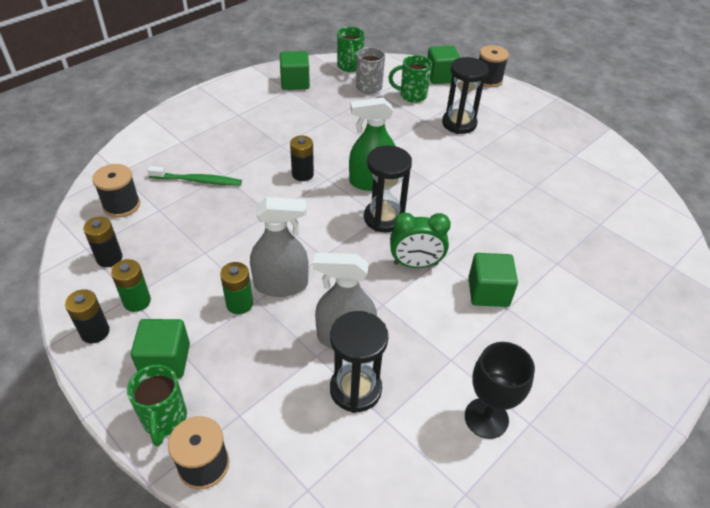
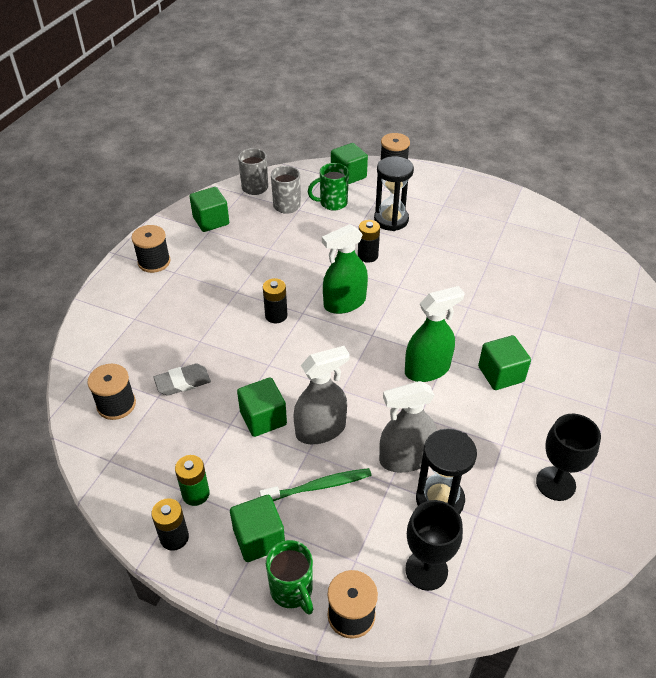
camera: 20 degrees left, 0 degrees up
(109, 258) = (140, 462): black battery -> black battery (368, 256)
(187, 205) = (183, 382): none -> grey eraser
(198, 180) = (177, 354): green toothbrush -> green toothbrush (319, 486)
(226, 102) = (154, 262): none -> black spool
(236, 257) = (263, 418): none -> green cube
(239, 304) = (294, 461): green battery -> none
(302, 451) = (426, 570): none -> black goblet
(350, 67) = (255, 188): green mug -> grey mug
(384, 218) = (375, 335): black hourglass -> none
(415, 264) = (427, 369): green clock -> green spray bottle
________________________
Task instructions: All lines from the one holding "(384, 218) = (375, 335): black" through the end of the entries need to be given again exactly. Leave out the others.

Completed task:
(384, 218) = (375, 335): black hourglass -> none
(415, 264) = (427, 369): green clock -> green spray bottle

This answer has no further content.